REQUIRED WORK: Only the lines below, from the one with "C3: 3.3uF (plus" through the one with "D6: zener (A n19, K n8) -> none", are to be written out, exactly.

RECORDS SUPPLIED:
##############################
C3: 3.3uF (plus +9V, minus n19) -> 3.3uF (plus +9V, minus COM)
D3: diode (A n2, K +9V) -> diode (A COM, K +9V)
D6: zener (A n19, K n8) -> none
##############################
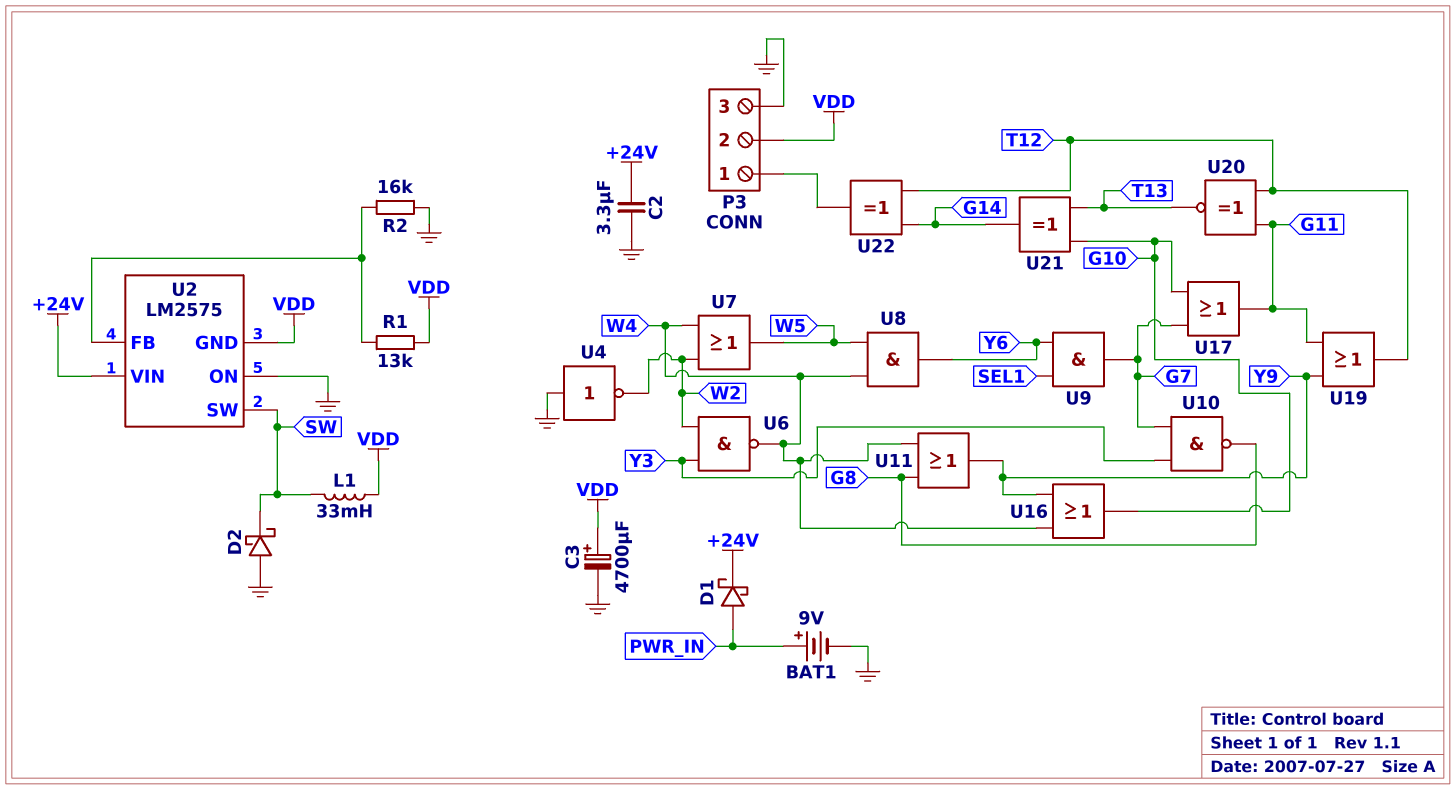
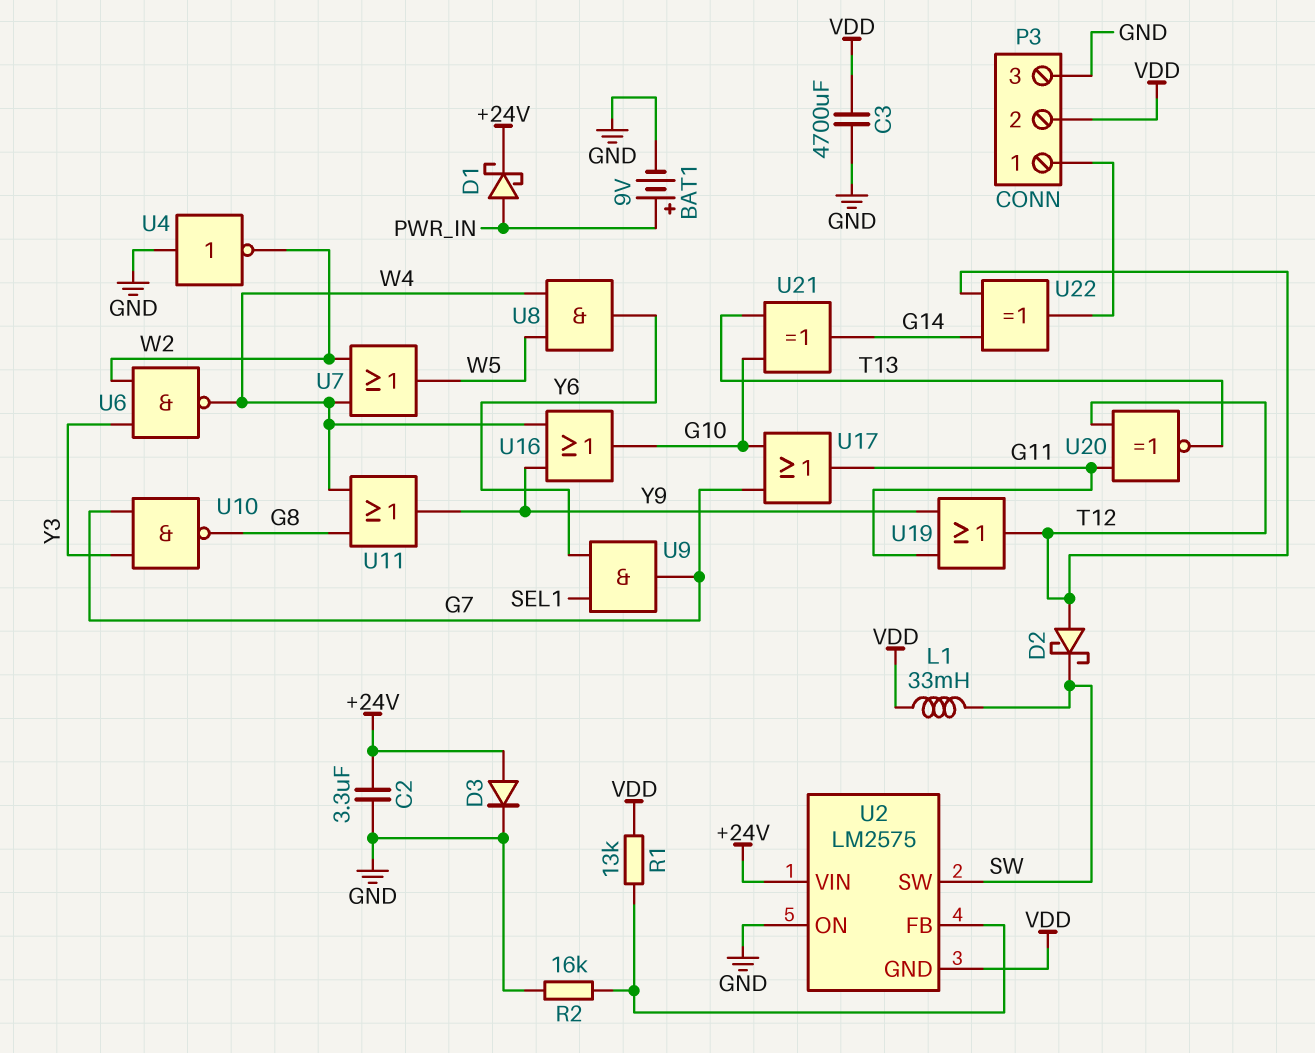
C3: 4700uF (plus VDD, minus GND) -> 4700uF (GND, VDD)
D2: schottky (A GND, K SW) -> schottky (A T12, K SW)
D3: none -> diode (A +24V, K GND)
##############################
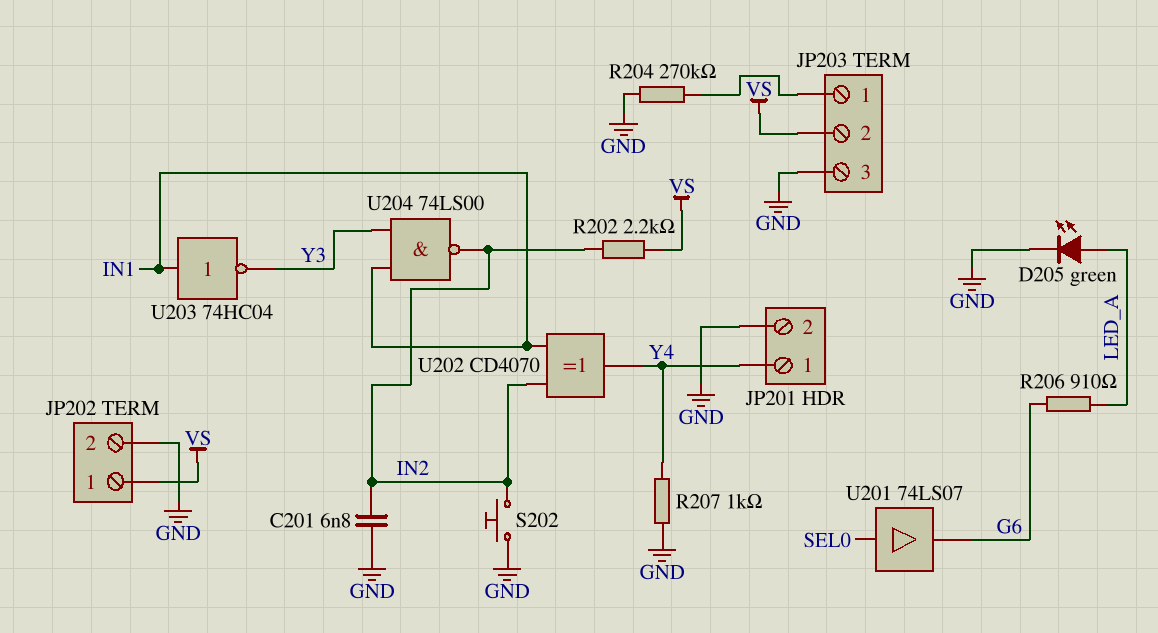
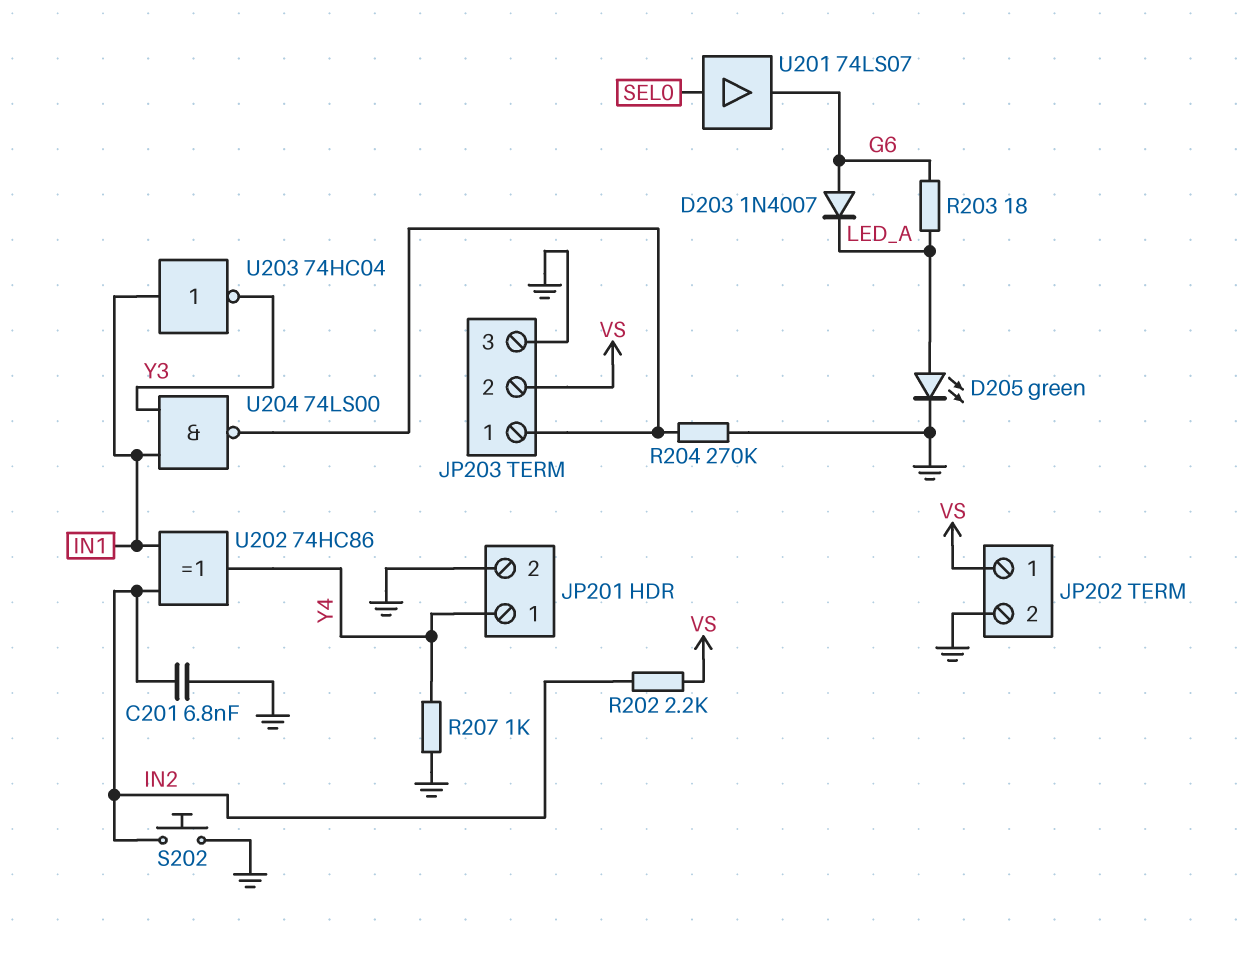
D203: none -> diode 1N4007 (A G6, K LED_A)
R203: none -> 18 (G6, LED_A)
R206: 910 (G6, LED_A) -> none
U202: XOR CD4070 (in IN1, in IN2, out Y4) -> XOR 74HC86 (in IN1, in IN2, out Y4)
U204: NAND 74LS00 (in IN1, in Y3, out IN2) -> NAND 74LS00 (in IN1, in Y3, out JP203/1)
##############################
SOLVED PROBLEM:
C3: 3.3uF (plus +9V, minus n19) -> 3.3uF (plus +9V, minus COM)
D3: diode (A n2, K +9V) -> diode (A COM, K +9V)
D6: zener (A n19, K n8) -> none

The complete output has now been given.